Work to complete:
Update the change notes in every entry by replacing "rotated" with "turned" and leaving all other text unchanged. Do not include the pictures in your answer.

(Stored data entries)

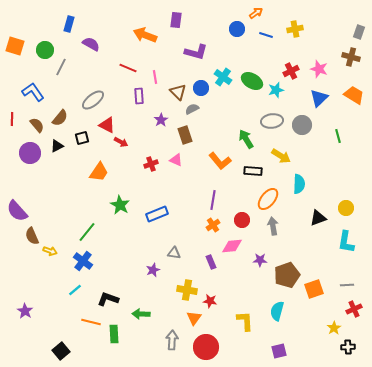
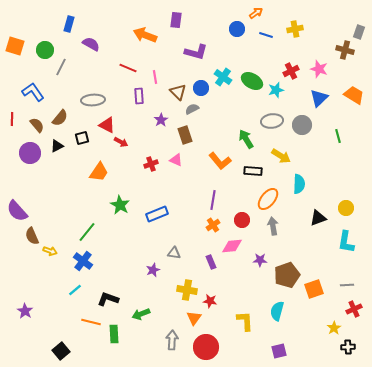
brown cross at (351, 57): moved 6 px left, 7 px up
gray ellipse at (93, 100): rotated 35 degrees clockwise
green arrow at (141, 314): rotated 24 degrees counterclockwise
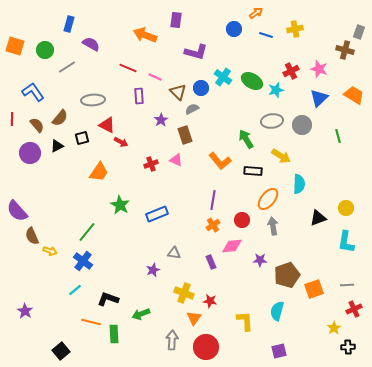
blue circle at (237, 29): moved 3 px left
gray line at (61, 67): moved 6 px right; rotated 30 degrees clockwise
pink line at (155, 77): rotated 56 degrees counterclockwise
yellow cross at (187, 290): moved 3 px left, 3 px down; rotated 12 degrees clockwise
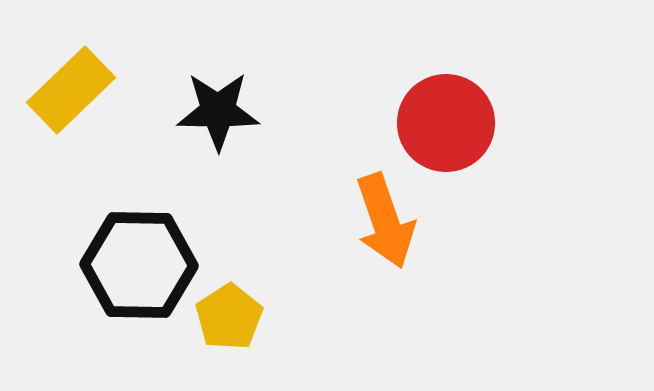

Result of the task:
brown cross at (351, 57): moved 6 px left, 7 px up
gray ellipse at (93, 100): turned 35 degrees clockwise
green arrow at (141, 314): turned 24 degrees counterclockwise
blue circle at (237, 29): moved 3 px left
gray line at (61, 67): moved 6 px right; turned 30 degrees clockwise
pink line at (155, 77): turned 56 degrees counterclockwise
yellow cross at (187, 290): moved 3 px left, 3 px down; turned 12 degrees clockwise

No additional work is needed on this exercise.